§ **Task to complete**: Count the lines below that contain the string "center", matching case exactly, and give only the number.

§ **Data extract**:

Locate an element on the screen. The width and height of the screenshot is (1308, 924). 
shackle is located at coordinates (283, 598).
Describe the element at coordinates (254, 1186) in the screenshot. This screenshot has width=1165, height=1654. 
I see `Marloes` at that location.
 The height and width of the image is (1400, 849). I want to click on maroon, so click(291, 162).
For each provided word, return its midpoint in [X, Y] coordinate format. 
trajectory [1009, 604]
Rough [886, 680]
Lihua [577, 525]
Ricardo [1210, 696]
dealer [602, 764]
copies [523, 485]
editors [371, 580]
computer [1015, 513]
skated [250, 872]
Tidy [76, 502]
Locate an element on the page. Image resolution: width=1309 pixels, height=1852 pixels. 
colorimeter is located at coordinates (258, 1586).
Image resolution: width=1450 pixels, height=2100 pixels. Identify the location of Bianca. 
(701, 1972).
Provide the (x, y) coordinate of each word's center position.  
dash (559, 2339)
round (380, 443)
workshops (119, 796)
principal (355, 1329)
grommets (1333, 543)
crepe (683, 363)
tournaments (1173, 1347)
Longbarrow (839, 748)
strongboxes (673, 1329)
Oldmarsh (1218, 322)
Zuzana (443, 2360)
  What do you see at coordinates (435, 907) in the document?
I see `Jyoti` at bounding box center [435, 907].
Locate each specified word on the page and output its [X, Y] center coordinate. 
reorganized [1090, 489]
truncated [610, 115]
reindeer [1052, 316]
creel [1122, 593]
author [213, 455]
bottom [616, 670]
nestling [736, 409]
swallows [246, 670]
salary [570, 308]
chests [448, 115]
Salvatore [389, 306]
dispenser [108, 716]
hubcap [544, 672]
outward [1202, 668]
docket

§ **Worked solution**: 3